DATASET EXCERPT =>
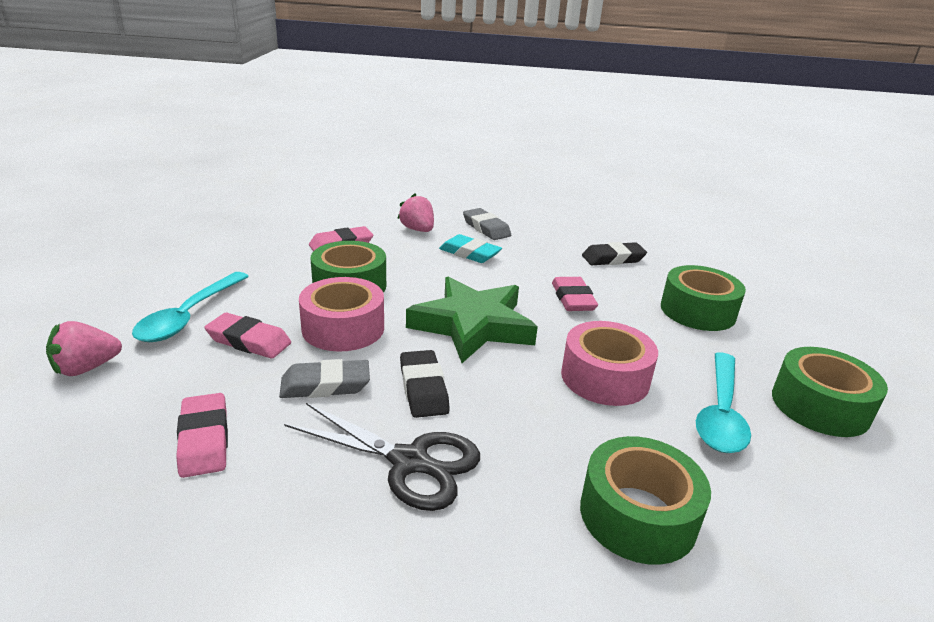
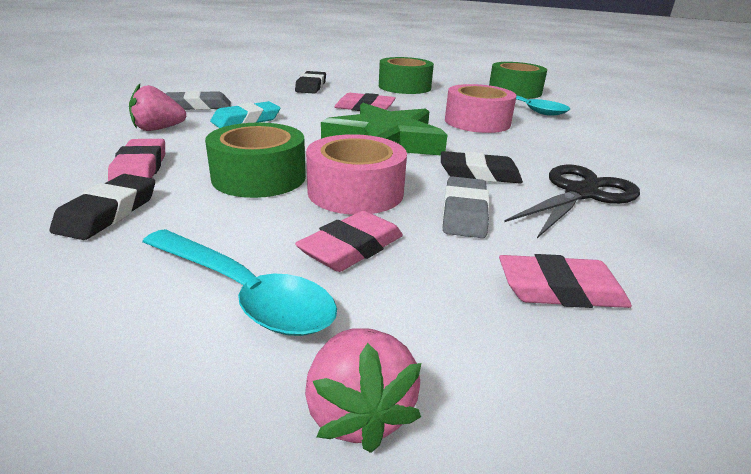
camera: 70 degrees left, 0 degrees up
(272, 255) = (108, 213): none -> black eraser
(637, 515) = (617, 144): green tape -> none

WORK ITEM => In this exercise, set down all of the data exactly, without the pictures.

ANSWER TO THIS PROBLEM =>
camera: 70 degrees left, 0 degrees up
(272, 255) = (108, 213): none -> black eraser
(637, 515) = (617, 144): green tape -> none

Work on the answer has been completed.